* DIRECTIONS
Please give again, word for word, the lines that lie between the start of the listing below and the line with "(462, 491) = (679, 443): none", both included.

========================================================================

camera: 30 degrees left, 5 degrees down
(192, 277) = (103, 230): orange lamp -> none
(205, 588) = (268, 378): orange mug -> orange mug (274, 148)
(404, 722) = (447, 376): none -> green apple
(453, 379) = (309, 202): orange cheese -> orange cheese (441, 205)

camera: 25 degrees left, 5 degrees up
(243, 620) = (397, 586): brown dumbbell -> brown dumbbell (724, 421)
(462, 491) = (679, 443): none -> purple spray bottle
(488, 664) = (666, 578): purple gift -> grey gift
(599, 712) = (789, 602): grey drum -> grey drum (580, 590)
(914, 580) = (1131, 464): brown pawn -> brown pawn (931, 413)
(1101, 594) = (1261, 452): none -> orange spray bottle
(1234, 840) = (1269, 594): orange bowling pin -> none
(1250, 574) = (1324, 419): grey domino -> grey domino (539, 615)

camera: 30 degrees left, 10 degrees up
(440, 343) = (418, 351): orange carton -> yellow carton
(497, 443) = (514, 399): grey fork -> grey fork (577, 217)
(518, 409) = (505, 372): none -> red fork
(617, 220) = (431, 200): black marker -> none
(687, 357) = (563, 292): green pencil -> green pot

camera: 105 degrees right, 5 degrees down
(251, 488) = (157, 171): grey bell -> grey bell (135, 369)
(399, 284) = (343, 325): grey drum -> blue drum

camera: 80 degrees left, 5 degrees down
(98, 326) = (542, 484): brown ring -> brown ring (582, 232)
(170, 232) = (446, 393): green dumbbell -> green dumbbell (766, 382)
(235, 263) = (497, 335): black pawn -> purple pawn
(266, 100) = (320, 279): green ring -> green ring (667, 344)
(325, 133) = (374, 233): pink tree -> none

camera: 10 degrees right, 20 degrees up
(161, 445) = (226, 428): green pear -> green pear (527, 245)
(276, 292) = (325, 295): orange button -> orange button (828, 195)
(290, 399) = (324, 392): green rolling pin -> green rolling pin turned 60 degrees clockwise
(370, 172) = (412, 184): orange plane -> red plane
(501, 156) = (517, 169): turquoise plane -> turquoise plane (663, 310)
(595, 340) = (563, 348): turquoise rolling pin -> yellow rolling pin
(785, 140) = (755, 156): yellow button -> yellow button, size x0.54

========================================================================

* SOLUTION
camera: 30 degrees left, 5 degrees down
(192, 277) = (103, 230): orange lamp -> none
(205, 588) = (268, 378): orange mug -> orange mug (274, 148)
(404, 722) = (447, 376): none -> green apple
(453, 379) = (309, 202): orange cheese -> orange cheese (441, 205)

camera: 25 degrees left, 5 degrees up
(243, 620) = (397, 586): brown dumbbell -> brown dumbbell (724, 421)
(462, 491) = (679, 443): none -> purple spray bottle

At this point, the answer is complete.